▶ _RECORDS FOR THE TASK_
+++

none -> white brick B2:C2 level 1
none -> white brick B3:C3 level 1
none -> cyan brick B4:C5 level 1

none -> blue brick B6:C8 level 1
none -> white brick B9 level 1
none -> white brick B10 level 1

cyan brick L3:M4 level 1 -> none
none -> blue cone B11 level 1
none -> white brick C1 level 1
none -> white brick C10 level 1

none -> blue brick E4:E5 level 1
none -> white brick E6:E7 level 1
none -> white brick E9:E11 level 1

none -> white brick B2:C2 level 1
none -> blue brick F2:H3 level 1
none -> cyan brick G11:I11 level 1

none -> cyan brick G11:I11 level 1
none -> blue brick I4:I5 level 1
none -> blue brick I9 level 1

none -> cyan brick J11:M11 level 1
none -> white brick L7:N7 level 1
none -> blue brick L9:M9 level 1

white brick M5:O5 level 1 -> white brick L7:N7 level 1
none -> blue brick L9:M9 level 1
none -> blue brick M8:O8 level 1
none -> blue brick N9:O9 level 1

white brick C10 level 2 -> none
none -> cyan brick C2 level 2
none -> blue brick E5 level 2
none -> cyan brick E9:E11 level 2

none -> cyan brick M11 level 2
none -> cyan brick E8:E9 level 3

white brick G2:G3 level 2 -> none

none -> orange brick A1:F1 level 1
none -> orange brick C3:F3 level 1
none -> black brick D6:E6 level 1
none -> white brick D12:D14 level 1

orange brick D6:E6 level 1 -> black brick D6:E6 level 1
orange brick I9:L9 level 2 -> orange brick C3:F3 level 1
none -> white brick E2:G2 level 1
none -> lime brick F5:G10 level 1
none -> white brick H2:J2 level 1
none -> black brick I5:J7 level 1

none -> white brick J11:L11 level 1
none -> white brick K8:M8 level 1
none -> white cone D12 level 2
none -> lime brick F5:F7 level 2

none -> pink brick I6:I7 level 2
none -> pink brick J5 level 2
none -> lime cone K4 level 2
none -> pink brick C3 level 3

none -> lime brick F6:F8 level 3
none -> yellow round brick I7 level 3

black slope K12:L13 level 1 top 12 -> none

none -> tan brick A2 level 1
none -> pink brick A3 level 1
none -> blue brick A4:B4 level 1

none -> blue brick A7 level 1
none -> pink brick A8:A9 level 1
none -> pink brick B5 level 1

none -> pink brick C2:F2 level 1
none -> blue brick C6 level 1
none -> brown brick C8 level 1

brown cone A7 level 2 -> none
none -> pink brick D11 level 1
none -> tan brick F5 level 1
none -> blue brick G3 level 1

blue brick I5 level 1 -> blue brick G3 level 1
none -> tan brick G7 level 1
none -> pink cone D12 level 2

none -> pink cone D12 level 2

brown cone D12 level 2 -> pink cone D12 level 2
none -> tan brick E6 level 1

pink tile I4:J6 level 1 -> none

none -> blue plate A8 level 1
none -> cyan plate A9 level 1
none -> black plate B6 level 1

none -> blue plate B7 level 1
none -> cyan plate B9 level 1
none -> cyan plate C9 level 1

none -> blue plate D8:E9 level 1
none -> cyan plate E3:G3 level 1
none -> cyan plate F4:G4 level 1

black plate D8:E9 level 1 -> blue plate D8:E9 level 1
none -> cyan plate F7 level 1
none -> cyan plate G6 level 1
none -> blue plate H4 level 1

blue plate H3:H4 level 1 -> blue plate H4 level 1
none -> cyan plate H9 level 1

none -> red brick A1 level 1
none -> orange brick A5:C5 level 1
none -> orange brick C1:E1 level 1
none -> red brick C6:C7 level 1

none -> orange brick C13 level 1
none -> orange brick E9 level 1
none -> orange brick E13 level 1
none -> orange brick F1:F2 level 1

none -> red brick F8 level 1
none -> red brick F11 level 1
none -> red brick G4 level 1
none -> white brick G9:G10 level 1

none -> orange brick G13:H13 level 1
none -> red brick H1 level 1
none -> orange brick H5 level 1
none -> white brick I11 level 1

+++

Each of the records above is to be reproduced word for word.

none -> white brick B2:C2 level 1
none -> white brick B3:C3 level 1
none -> cyan brick B4:C5 level 1

none -> blue brick B6:C8 level 1
none -> white brick B9 level 1
none -> white brick B10 level 1

cyan brick L3:M4 level 1 -> none
none -> blue cone B11 level 1
none -> white brick C1 level 1
none -> white brick C10 level 1

none -> blue brick E4:E5 level 1
none -> white brick E6:E7 level 1
none -> white brick E9:E11 level 1

none -> white brick B2:C2 level 1
none -> blue brick F2:H3 level 1
none -> cyan brick G11:I11 level 1

none -> cyan brick G11:I11 level 1
none -> blue brick I4:I5 level 1
none -> blue brick I9 level 1

none -> cyan brick J11:M11 level 1
none -> white brick L7:N7 level 1
none -> blue brick L9:M9 level 1

white brick M5:O5 level 1 -> white brick L7:N7 level 1
none -> blue brick L9:M9 level 1
none -> blue brick M8:O8 level 1
none -> blue brick N9:O9 level 1

white brick C10 level 2 -> none
none -> cyan brick C2 level 2
none -> blue brick E5 level 2
none -> cyan brick E9:E11 level 2

none -> cyan brick M11 level 2
none -> cyan brick E8:E9 level 3

white brick G2:G3 level 2 -> none

none -> orange brick A1:F1 level 1
none -> orange brick C3:F3 level 1
none -> black brick D6:E6 level 1
none -> white brick D12:D14 level 1

orange brick D6:E6 level 1 -> black brick D6:E6 level 1
orange brick I9:L9 level 2 -> orange brick C3:F3 level 1
none -> white brick E2:G2 level 1
none -> lime brick F5:G10 level 1
none -> white brick H2:J2 level 1
none -> black brick I5:J7 level 1

none -> white brick J11:L11 level 1
none -> white brick K8:M8 level 1
none -> white cone D12 level 2
none -> lime brick F5:F7 level 2

none -> pink brick I6:I7 level 2
none -> pink brick J5 level 2
none -> lime cone K4 level 2
none -> pink brick C3 level 3

none -> lime brick F6:F8 level 3
none -> yellow round brick I7 level 3

black slope K12:L13 level 1 top 12 -> none

none -> tan brick A2 level 1
none -> pink brick A3 level 1
none -> blue brick A4:B4 level 1

none -> blue brick A7 level 1
none -> pink brick A8:A9 level 1
none -> pink brick B5 level 1

none -> pink brick C2:F2 level 1
none -> blue brick C6 level 1
none -> brown brick C8 level 1

brown cone A7 level 2 -> none
none -> pink brick D11 level 1
none -> tan brick F5 level 1
none -> blue brick G3 level 1

blue brick I5 level 1 -> blue brick G3 level 1
none -> tan brick G7 level 1
none -> pink cone D12 level 2

none -> pink cone D12 level 2

brown cone D12 level 2 -> pink cone D12 level 2
none -> tan brick E6 level 1

pink tile I4:J6 level 1 -> none

none -> blue plate A8 level 1
none -> cyan plate A9 level 1
none -> black plate B6 level 1

none -> blue plate B7 level 1
none -> cyan plate B9 level 1
none -> cyan plate C9 level 1

none -> blue plate D8:E9 level 1
none -> cyan plate E3:G3 level 1
none -> cyan plate F4:G4 level 1

black plate D8:E9 level 1 -> blue plate D8:E9 level 1
none -> cyan plate F7 level 1
none -> cyan plate G6 level 1
none -> blue plate H4 level 1

blue plate H3:H4 level 1 -> blue plate H4 level 1
none -> cyan plate H9 level 1

none -> red brick A1 level 1
none -> orange brick A5:C5 level 1
none -> orange brick C1:E1 level 1
none -> red brick C6:C7 level 1

none -> orange brick C13 level 1
none -> orange brick E9 level 1
none -> orange brick E13 level 1
none -> orange brick F1:F2 level 1

none -> red brick F8 level 1
none -> red brick F11 level 1
none -> red brick G4 level 1
none -> white brick G9:G10 level 1

none -> orange brick G13:H13 level 1
none -> red brick H1 level 1
none -> orange brick H5 level 1
none -> white brick I11 level 1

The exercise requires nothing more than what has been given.